[Supplied data Boundary: Start]

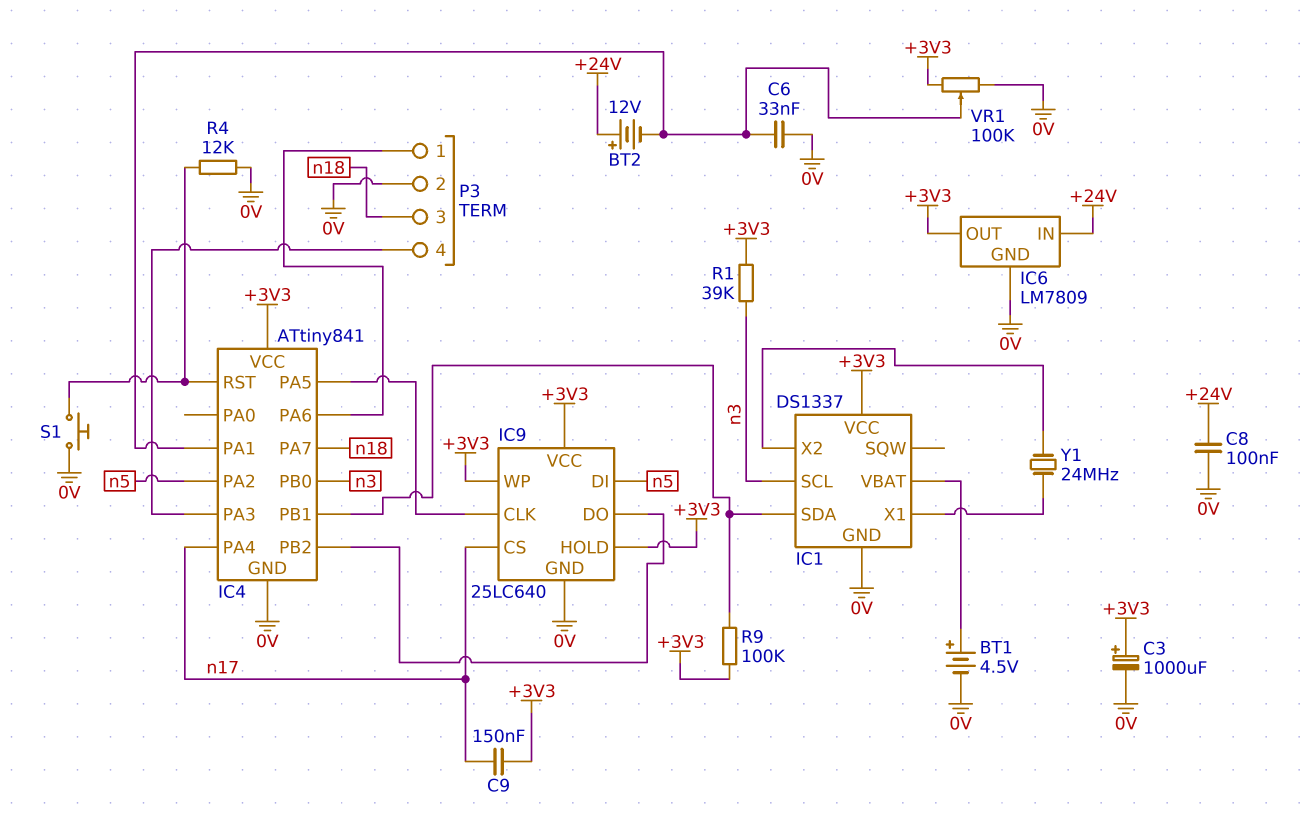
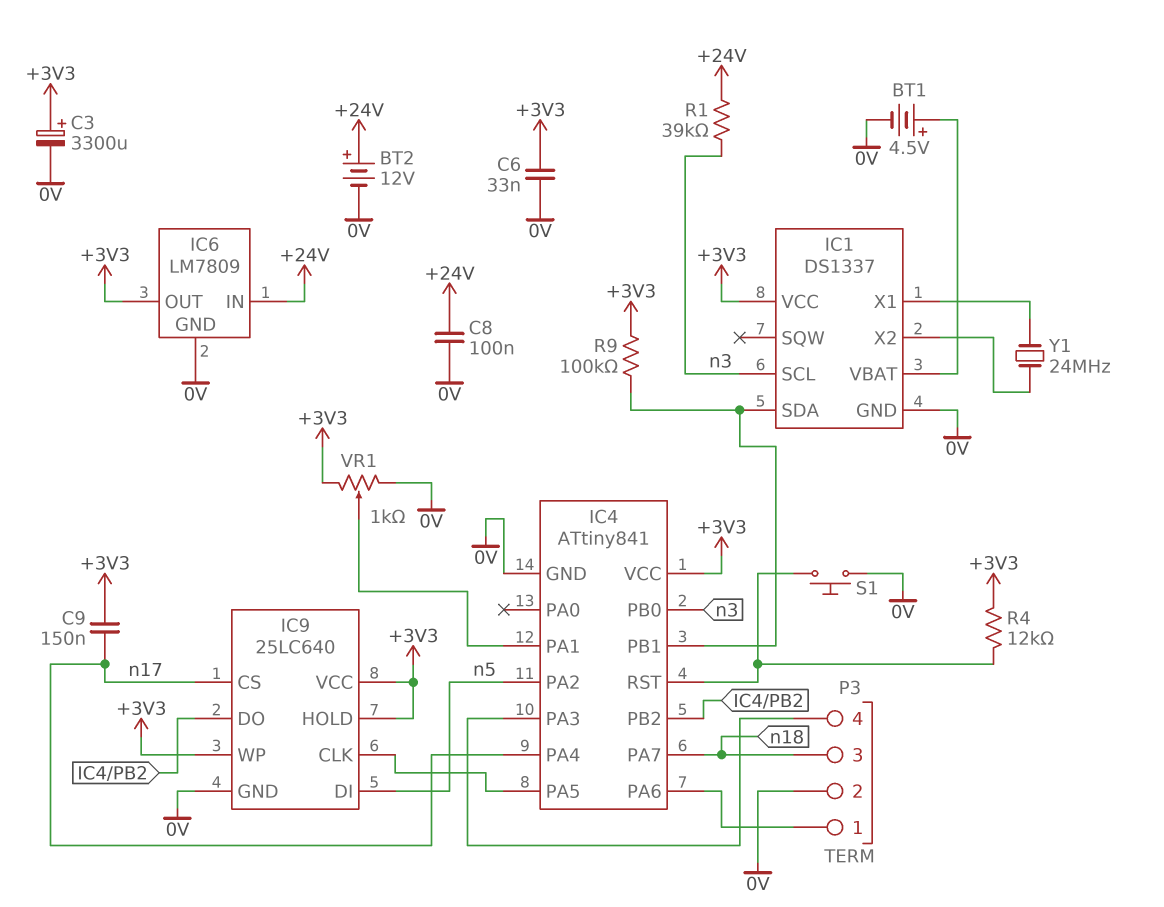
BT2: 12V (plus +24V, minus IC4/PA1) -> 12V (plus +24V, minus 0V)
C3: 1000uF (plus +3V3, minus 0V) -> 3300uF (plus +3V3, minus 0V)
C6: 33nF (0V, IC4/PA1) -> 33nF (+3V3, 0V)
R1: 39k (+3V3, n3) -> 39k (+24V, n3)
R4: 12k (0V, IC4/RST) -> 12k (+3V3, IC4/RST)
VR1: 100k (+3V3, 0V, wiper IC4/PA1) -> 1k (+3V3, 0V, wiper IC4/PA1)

[Supplied data Boundary: End]

# The task
The line containing "C6: 33nF (0V, IC4/PA1) -> 33nF (+3V3, 0V)" and all lines after it, through the end of the entries above, are to be returned exactly and alone.

# Expected answer
C6: 33nF (0V, IC4/PA1) -> 33nF (+3V3, 0V)
R1: 39k (+3V3, n3) -> 39k (+24V, n3)
R4: 12k (0V, IC4/RST) -> 12k (+3V3, IC4/RST)
VR1: 100k (+3V3, 0V, wiper IC4/PA1) -> 1k (+3V3, 0V, wiper IC4/PA1)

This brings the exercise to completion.